[WHAT IS NEEDED]:
Set the images aside and retype the whole listing exactly.

[COLLECTED DATA]:
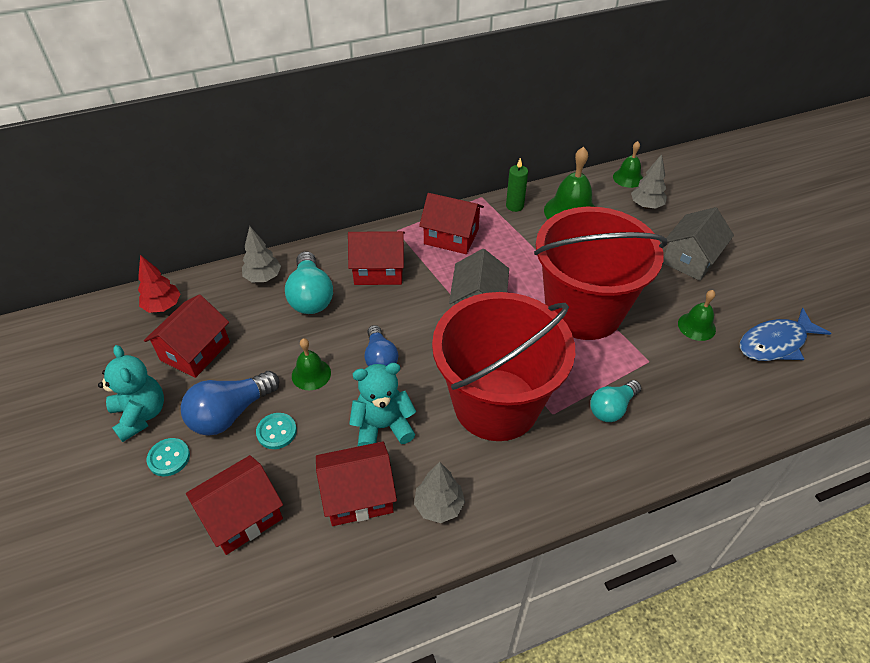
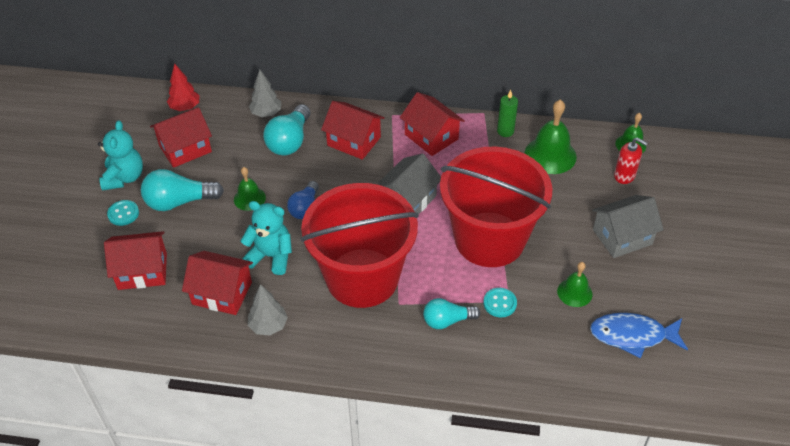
camera: 30 degrees right, 0 degrees up
(230, 413) = (179, 202): blue light bulb -> turquoise light bulb
(276, 432) = (199, 227): turquoise button -> turquoise button (500, 303)
(646, 206) = (624, 176): grey tree -> red soap dispenser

[RESULT OF THIS TASK]:
camera: 30 degrees right, 0 degrees up
(230, 413) = (179, 202): blue light bulb -> turquoise light bulb
(276, 432) = (199, 227): turquoise button -> turquoise button (500, 303)
(646, 206) = (624, 176): grey tree -> red soap dispenser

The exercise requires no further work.